Collected data entries:
• • • • •
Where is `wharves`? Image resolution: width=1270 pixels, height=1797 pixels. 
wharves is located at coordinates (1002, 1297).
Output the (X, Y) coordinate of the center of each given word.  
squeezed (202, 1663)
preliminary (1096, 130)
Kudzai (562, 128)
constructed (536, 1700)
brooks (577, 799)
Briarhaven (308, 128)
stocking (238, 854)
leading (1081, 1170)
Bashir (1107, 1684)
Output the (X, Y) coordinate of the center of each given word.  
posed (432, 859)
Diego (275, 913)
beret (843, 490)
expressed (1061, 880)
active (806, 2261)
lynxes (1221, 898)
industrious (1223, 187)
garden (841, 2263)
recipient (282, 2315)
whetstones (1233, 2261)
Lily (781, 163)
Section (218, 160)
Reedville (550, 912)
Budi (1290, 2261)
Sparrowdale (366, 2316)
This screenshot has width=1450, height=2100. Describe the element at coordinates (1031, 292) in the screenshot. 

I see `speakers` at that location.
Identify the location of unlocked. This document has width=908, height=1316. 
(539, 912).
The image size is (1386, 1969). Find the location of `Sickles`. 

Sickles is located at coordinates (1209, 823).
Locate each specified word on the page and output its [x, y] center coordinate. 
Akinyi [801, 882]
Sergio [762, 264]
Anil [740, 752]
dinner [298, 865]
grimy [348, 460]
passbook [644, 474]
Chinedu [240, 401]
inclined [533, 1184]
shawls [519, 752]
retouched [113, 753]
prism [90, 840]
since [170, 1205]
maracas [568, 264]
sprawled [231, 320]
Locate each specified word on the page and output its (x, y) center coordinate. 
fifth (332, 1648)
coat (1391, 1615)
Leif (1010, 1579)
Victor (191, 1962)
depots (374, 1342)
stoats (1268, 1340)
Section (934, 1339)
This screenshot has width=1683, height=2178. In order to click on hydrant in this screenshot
• • • • •
> Objective: Copy the entries from the line with "since [170, 1205]" up to and including the last line, substituting "midpoint" for "center coordinate" and leaving everything else the same.

> Exercise result:
since [170, 1205]
maracas [568, 264]
sprawled [231, 320]
Locate each specified word on the page and output its (x, y) midpoint. 
fifth (332, 1648)
coat (1391, 1615)
Leif (1010, 1579)
Victor (191, 1962)
depots (374, 1342)
stoats (1268, 1340)
Section (934, 1339)
This screenshot has width=1683, height=2178. In order to click on hydrant in this screenshot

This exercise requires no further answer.